| WHAT YOU ARE ASKED TO DO |
Repeat every entry exactly as it stands. Omit the images.

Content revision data
- Opening Delimiter -
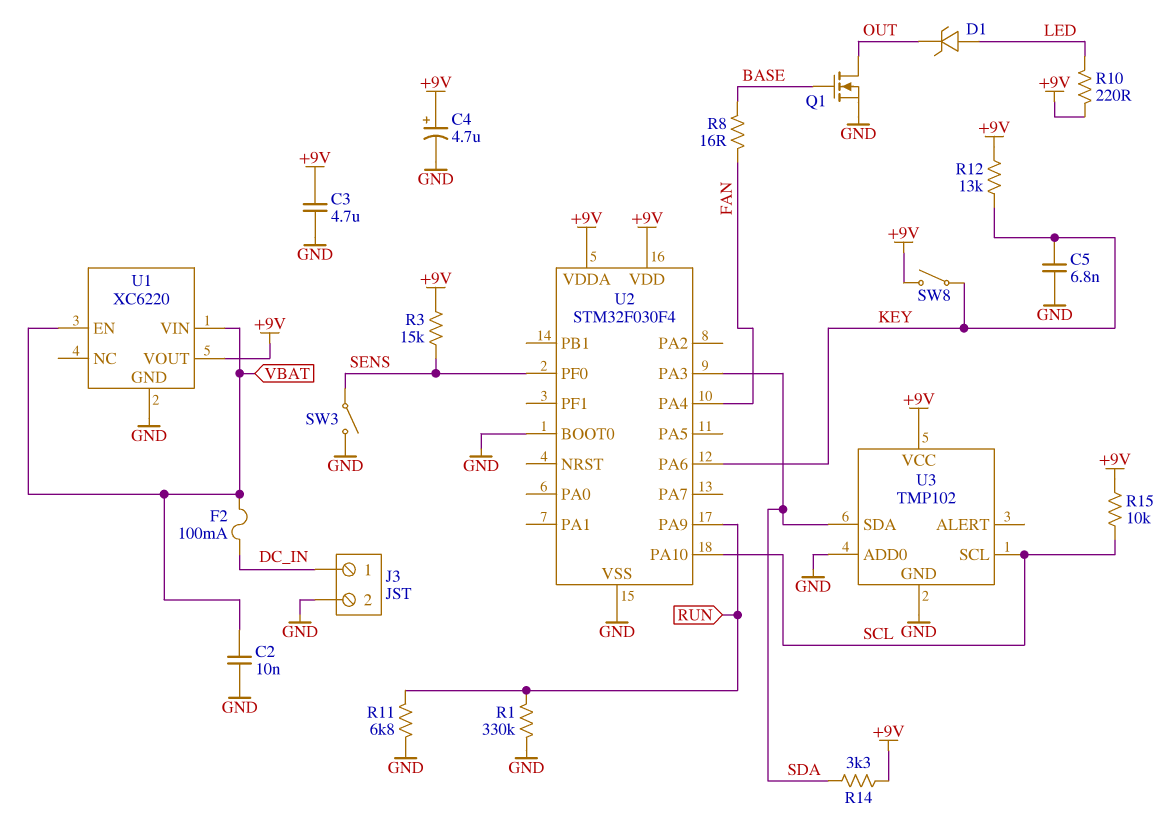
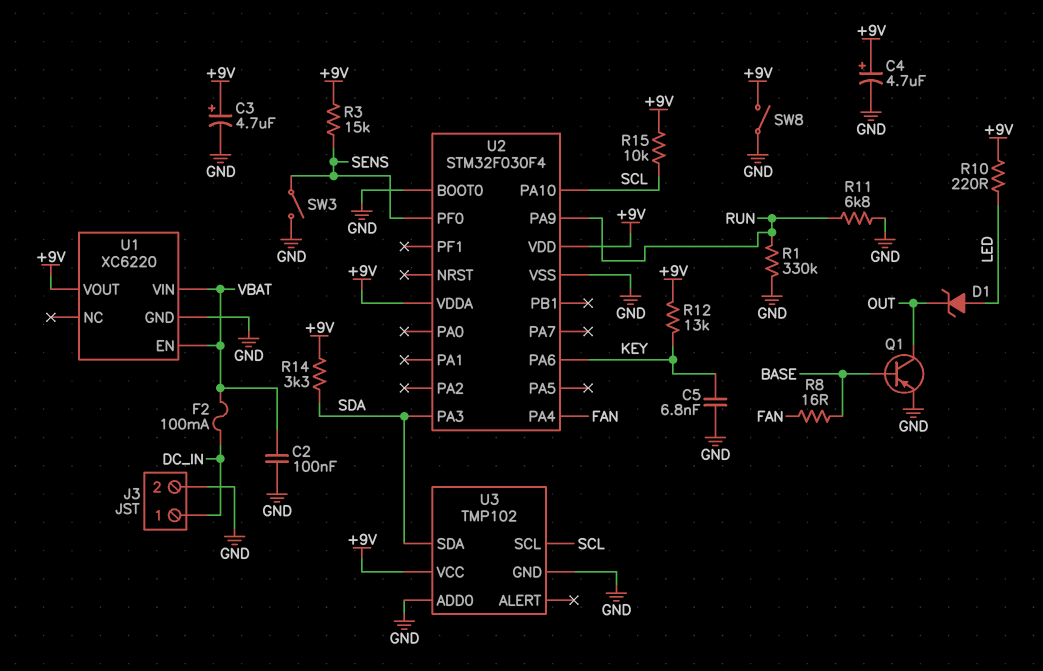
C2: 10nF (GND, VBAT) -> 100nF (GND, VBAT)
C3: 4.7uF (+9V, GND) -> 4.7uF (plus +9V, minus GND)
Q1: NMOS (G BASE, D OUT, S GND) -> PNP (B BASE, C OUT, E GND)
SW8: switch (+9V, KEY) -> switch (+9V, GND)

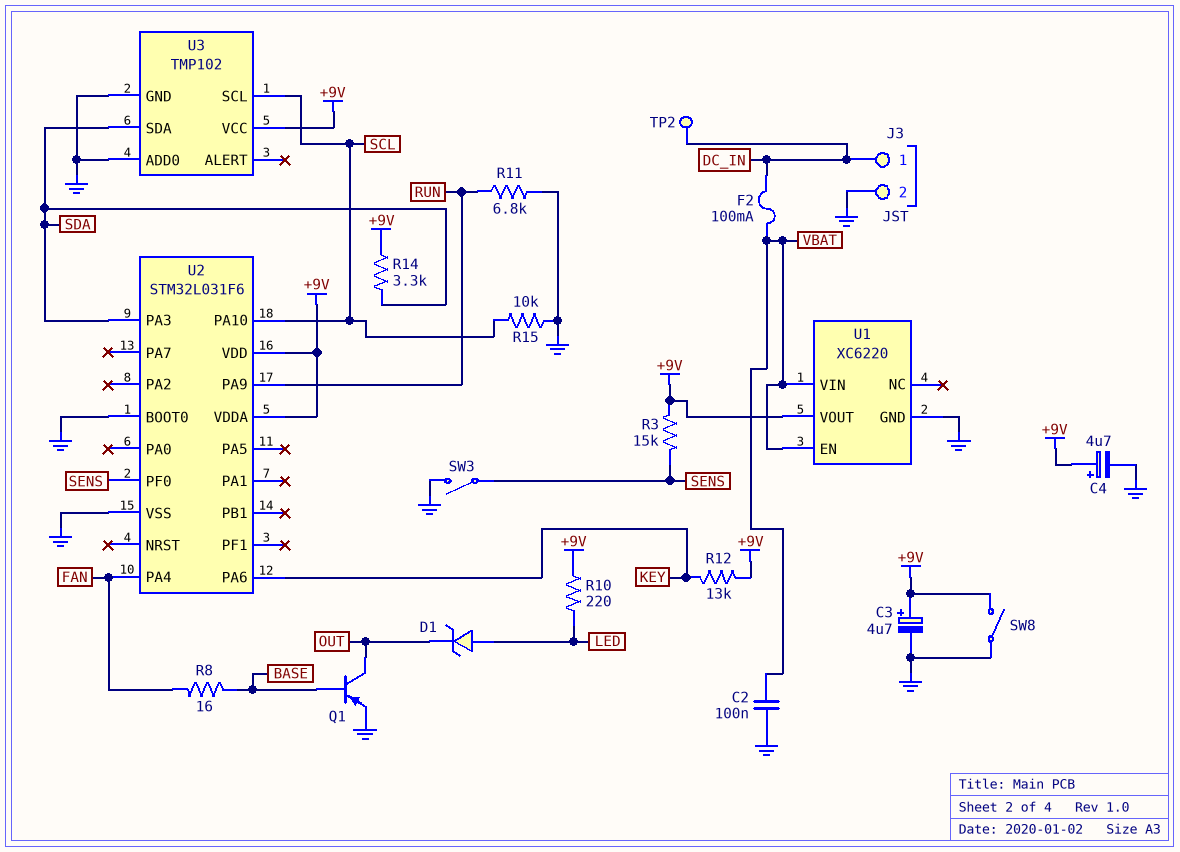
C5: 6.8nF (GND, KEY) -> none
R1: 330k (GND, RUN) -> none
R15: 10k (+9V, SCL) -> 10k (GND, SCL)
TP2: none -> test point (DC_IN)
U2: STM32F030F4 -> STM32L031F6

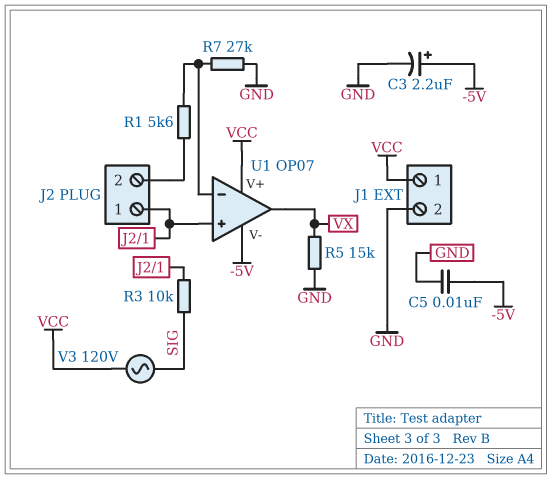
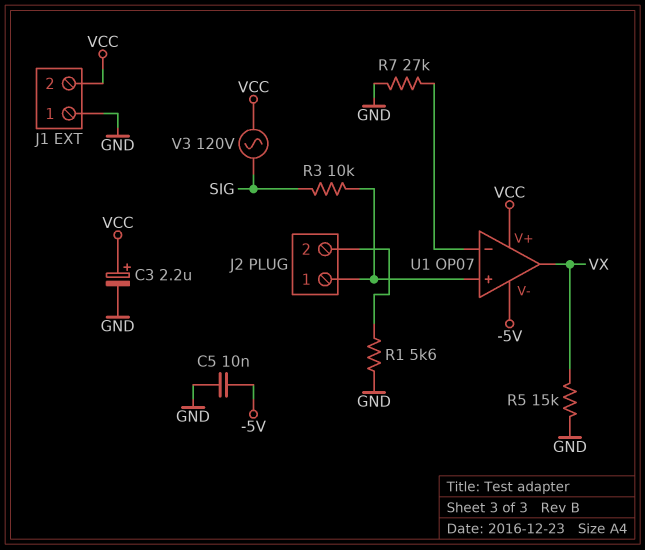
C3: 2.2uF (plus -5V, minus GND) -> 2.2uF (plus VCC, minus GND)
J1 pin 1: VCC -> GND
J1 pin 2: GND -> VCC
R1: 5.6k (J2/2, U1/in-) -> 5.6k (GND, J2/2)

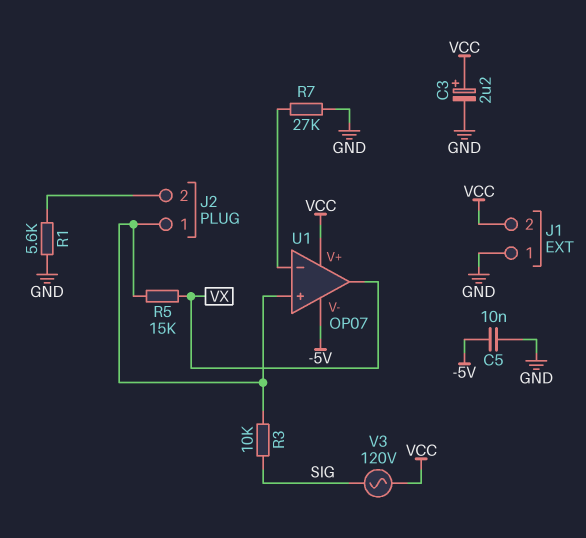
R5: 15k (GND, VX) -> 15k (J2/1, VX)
- Closing Delimiter -
| RESPONSE TO THE TASK |
C2: 10nF (GND, VBAT) -> 100nF (GND, VBAT)
C3: 4.7uF (+9V, GND) -> 4.7uF (plus +9V, minus GND)
Q1: NMOS (G BASE, D OUT, S GND) -> PNP (B BASE, C OUT, E GND)
SW8: switch (+9V, KEY) -> switch (+9V, GND)

C5: 6.8nF (GND, KEY) -> none
R1: 330k (GND, RUN) -> none
R15: 10k (+9V, SCL) -> 10k (GND, SCL)
TP2: none -> test point (DC_IN)
U2: STM32F030F4 -> STM32L031F6

C3: 2.2uF (plus -5V, minus GND) -> 2.2uF (plus VCC, minus GND)
J1 pin 1: VCC -> GND
J1 pin 2: GND -> VCC
R1: 5.6k (J2/2, U1/in-) -> 5.6k (GND, J2/2)

R5: 15k (GND, VX) -> 15k (J2/1, VX)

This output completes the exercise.